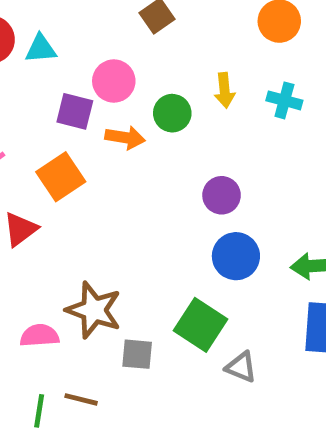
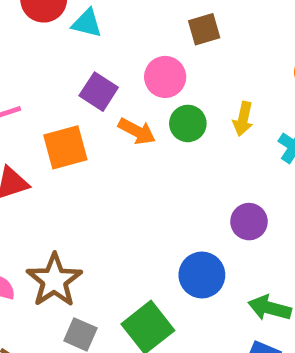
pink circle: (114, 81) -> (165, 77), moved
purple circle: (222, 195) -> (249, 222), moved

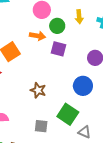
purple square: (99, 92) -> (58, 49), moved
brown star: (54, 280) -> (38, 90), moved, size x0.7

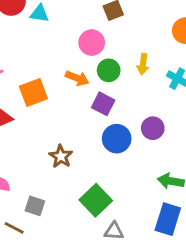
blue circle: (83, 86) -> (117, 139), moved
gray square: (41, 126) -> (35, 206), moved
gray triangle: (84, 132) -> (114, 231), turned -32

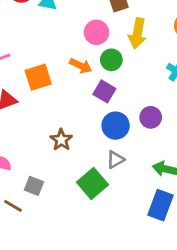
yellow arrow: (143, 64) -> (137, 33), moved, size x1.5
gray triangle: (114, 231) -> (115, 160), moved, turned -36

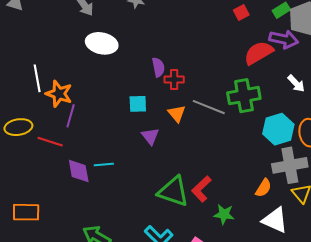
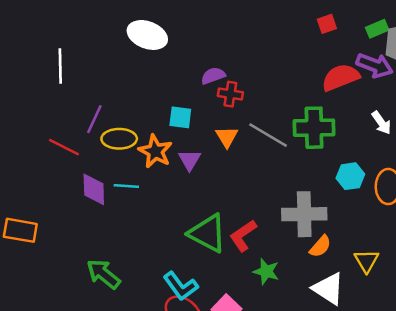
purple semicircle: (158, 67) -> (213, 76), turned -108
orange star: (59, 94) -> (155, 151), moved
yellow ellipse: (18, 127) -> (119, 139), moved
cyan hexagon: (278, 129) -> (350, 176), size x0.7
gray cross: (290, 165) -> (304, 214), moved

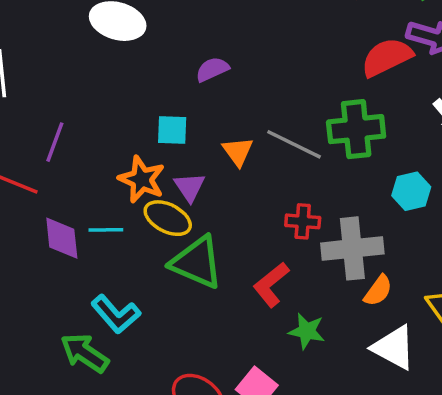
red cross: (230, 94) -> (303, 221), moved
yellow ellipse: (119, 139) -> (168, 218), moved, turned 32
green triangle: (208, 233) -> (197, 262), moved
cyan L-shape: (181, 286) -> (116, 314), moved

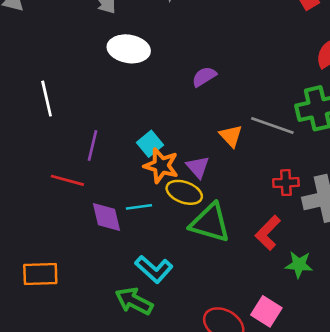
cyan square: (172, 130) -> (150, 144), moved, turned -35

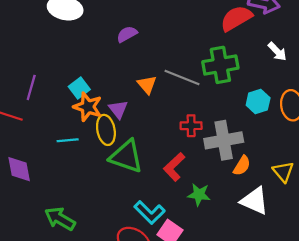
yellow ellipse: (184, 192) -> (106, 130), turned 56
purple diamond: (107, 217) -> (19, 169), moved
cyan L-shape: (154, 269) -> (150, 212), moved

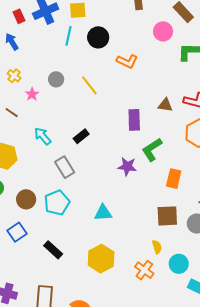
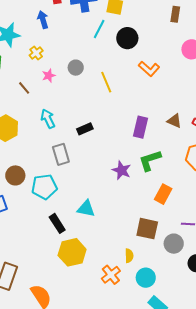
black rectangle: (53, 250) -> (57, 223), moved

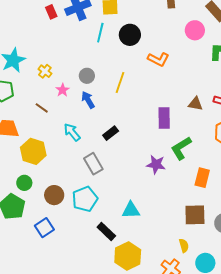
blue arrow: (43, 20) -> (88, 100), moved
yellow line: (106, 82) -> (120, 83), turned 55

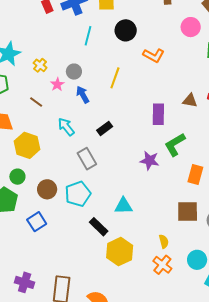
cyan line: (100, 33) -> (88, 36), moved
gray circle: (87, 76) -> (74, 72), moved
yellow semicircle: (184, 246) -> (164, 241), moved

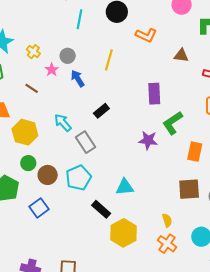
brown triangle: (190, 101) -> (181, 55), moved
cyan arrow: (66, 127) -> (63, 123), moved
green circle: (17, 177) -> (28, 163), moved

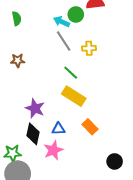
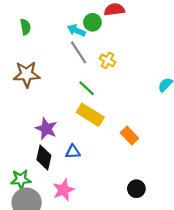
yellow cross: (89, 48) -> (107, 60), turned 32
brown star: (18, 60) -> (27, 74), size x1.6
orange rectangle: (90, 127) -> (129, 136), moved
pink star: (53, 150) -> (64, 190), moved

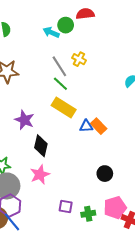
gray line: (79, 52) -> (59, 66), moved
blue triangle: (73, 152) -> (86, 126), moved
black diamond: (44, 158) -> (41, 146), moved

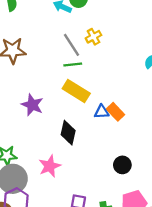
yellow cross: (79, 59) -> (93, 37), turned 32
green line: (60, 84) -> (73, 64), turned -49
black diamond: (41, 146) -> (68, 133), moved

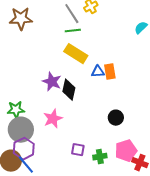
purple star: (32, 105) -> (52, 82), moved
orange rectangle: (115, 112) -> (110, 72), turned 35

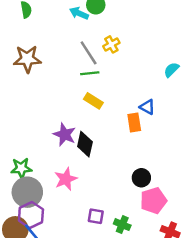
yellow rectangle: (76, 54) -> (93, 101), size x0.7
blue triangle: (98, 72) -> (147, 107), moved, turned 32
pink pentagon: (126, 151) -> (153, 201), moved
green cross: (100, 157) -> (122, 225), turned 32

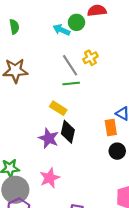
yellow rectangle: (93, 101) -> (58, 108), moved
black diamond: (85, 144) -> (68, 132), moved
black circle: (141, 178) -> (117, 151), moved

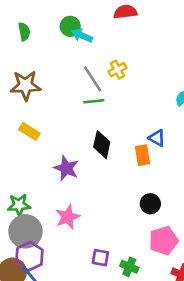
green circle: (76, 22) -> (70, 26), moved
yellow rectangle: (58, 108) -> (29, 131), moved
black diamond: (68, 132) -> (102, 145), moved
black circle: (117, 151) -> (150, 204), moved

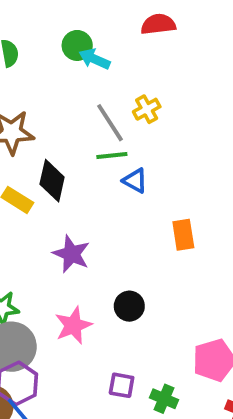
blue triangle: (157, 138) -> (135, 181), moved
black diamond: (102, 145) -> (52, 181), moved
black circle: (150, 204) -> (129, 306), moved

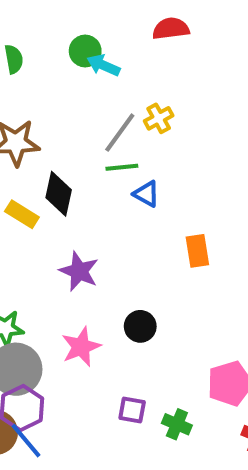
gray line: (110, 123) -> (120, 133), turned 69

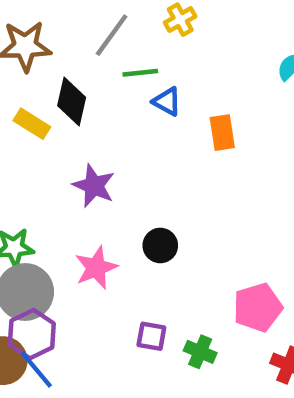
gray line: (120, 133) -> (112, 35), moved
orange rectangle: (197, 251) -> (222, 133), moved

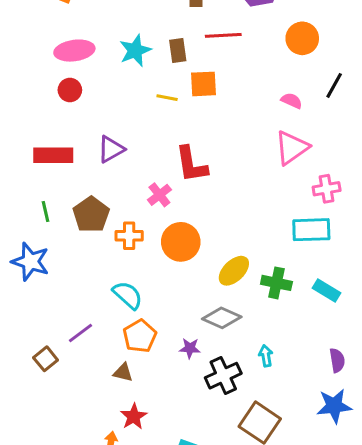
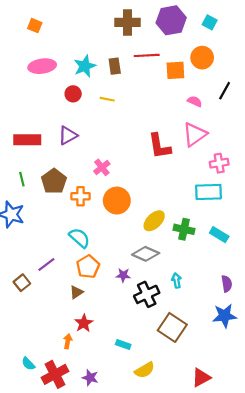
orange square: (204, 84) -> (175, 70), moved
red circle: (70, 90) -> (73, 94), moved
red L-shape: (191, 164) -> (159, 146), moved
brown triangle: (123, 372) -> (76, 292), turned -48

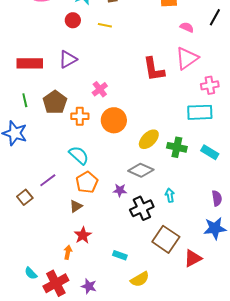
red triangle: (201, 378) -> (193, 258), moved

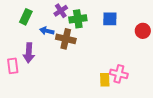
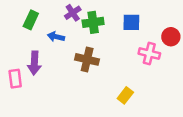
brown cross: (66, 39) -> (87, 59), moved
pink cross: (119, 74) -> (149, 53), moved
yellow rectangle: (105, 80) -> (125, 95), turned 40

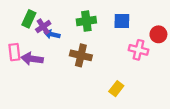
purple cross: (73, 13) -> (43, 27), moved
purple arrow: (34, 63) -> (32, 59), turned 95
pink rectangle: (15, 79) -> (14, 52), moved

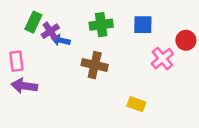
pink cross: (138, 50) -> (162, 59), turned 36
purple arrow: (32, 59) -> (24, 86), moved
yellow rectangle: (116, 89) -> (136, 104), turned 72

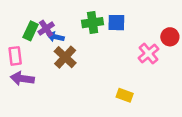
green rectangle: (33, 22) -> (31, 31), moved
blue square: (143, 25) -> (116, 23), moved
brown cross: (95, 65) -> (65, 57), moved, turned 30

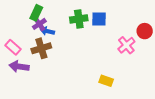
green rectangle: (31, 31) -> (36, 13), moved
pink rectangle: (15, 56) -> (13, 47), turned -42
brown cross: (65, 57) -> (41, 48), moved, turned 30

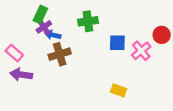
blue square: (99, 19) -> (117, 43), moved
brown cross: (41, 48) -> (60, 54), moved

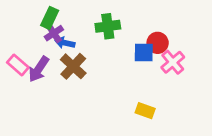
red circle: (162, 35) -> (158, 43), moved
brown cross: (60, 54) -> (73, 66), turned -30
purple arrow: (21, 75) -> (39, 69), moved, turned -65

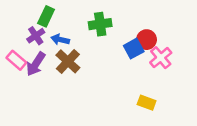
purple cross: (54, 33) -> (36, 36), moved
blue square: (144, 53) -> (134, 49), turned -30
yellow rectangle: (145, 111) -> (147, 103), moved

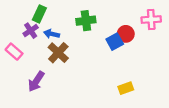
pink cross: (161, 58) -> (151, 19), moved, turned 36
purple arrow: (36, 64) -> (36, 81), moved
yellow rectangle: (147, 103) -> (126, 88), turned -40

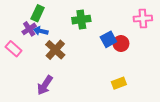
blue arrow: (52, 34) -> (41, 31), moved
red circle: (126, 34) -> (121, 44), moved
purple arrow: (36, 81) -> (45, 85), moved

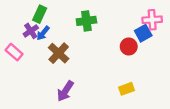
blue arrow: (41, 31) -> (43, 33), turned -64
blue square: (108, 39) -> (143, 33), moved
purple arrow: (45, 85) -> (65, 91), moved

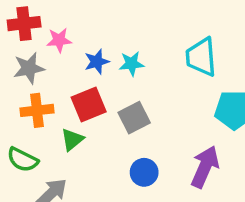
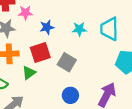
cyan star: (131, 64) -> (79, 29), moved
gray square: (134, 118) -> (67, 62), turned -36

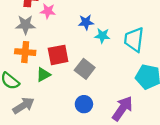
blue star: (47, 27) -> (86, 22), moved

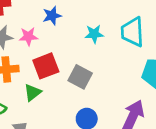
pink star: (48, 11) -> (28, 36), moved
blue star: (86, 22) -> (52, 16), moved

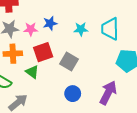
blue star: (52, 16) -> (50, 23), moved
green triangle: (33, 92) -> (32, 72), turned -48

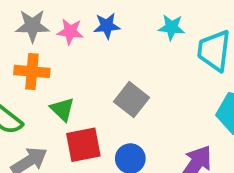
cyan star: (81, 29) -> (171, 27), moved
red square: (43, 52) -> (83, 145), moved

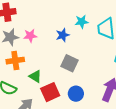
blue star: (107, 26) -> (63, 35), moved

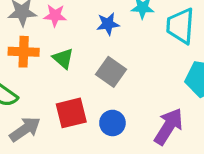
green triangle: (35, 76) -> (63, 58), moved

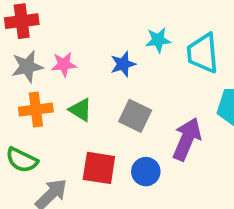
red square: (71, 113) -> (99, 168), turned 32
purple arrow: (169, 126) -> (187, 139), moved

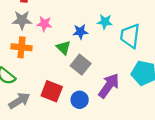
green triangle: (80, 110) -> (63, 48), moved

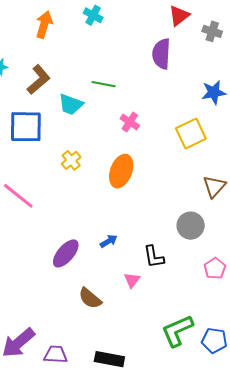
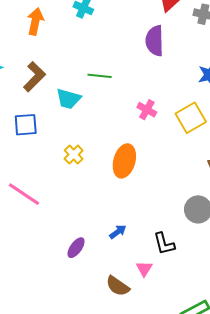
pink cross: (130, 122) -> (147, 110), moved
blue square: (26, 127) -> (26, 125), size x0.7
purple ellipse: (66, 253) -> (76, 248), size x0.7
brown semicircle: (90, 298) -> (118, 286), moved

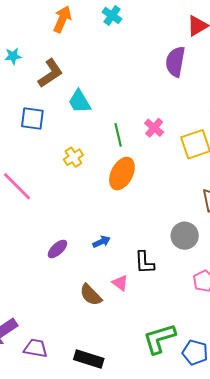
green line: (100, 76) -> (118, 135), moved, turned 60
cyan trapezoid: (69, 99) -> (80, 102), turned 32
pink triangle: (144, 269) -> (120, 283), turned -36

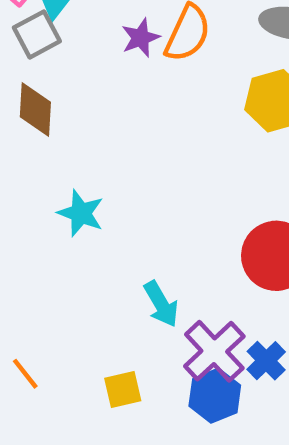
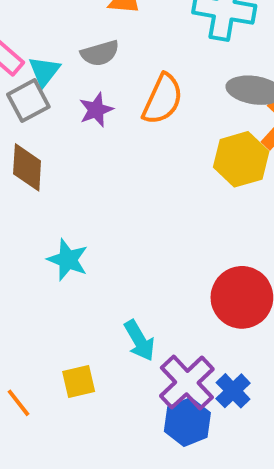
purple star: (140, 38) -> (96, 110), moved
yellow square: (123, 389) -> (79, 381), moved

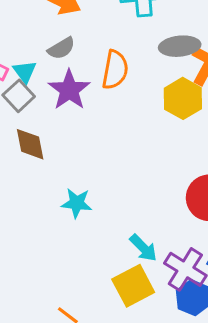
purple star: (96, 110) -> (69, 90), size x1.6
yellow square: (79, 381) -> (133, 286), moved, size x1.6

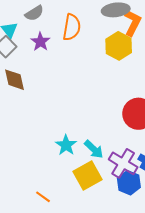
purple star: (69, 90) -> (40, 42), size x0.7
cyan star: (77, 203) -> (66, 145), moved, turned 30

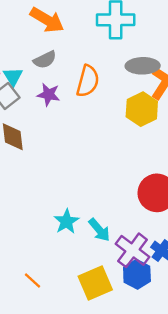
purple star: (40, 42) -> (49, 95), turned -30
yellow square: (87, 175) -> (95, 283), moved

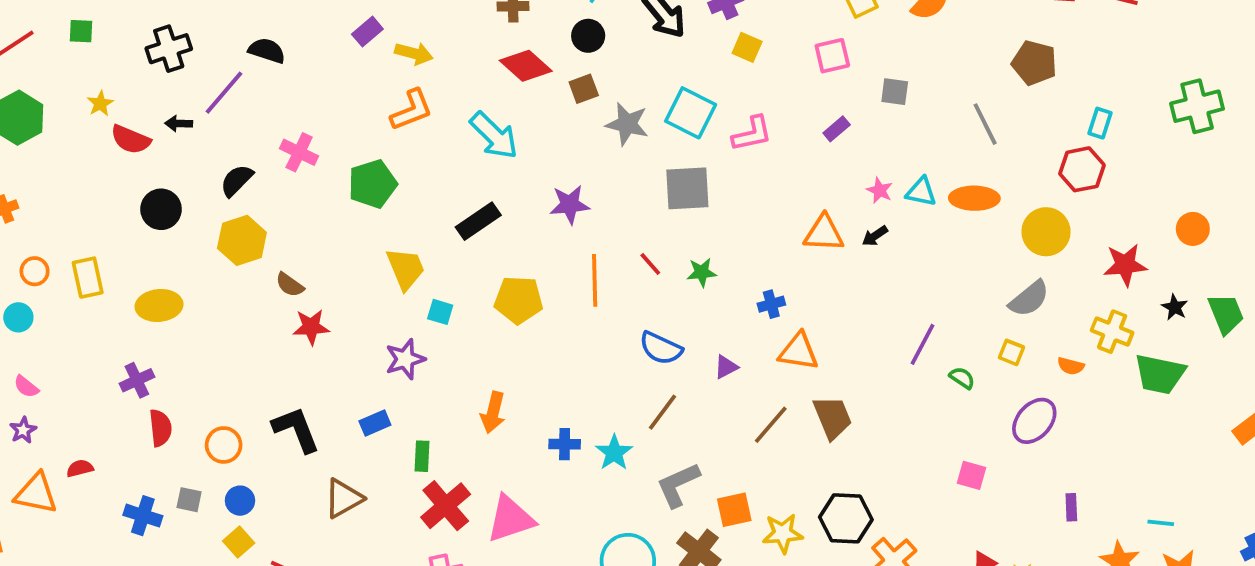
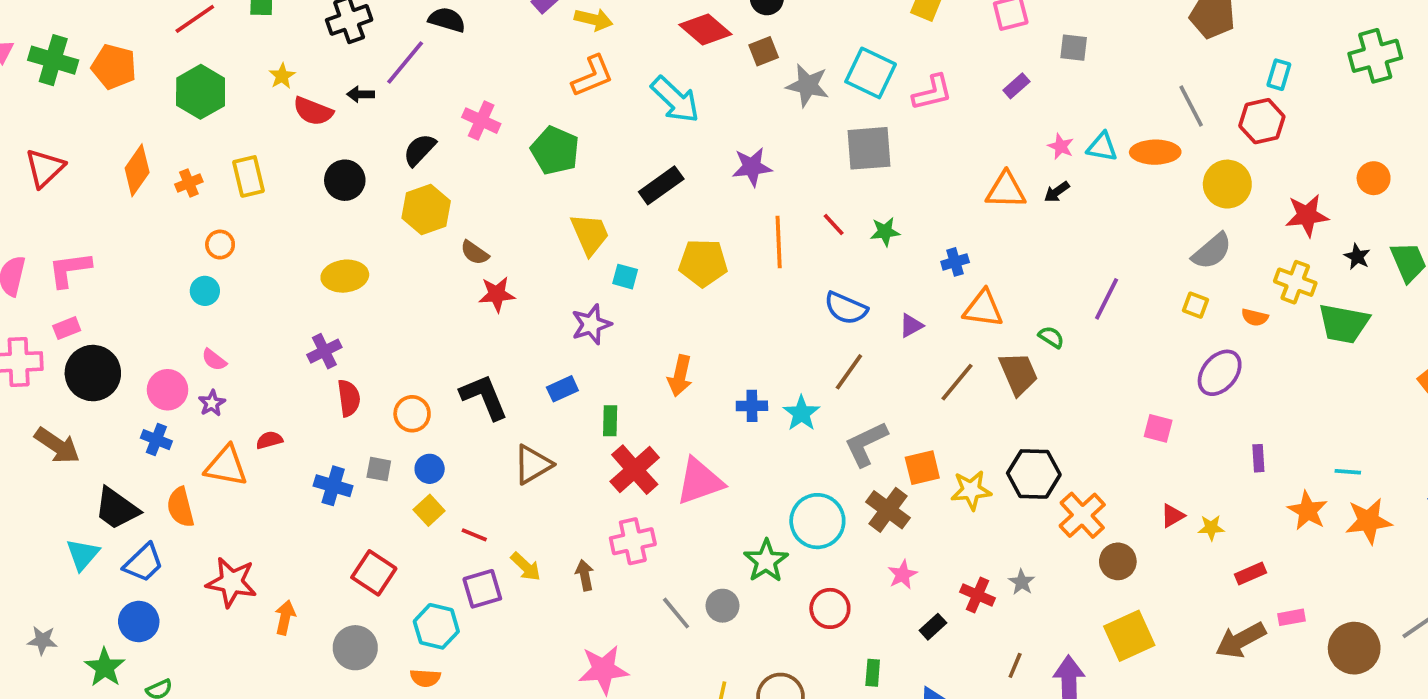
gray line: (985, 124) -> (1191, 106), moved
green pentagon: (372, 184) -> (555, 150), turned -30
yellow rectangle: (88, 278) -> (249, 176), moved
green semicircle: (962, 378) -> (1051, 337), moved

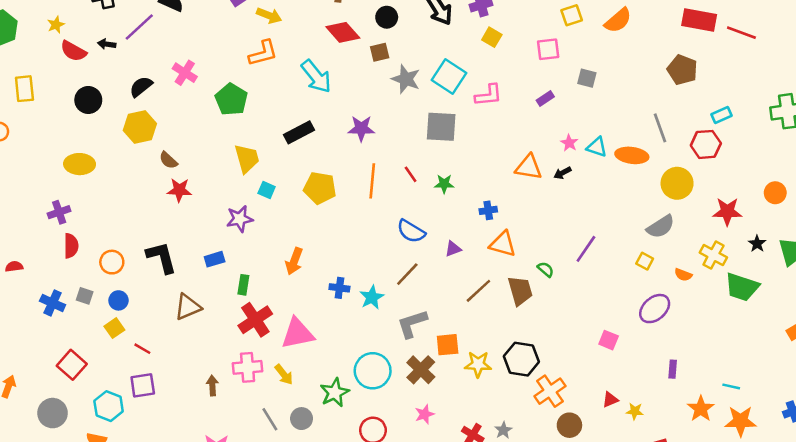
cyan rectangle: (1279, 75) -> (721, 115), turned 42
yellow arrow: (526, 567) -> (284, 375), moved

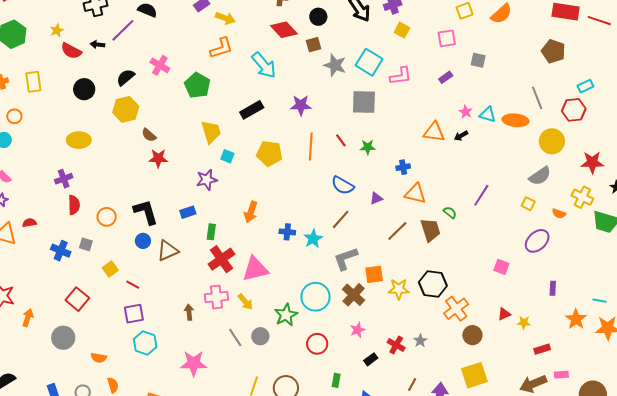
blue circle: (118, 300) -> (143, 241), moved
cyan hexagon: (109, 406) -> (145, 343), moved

ABOUT THIS TASK: Among the entries, copy every line containing the word "brown".

PROBLEM SOLUTION:
brown star: (54, 280) -> (38, 90), moved, size x0.7
brown triangle: (190, 101) -> (181, 55), moved
brown star: (18, 60) -> (27, 74), size x1.6
brown triangle: (123, 372) -> (76, 292), turned -48
brown cross: (66, 39) -> (87, 59), moved
brown cross: (95, 65) -> (65, 57), moved, turned 30
brown cross: (65, 57) -> (41, 48), moved, turned 30
brown cross: (41, 48) -> (60, 54), moved
brown cross: (60, 54) -> (73, 66), turned -30
brown semicircle: (90, 298) -> (118, 286), moved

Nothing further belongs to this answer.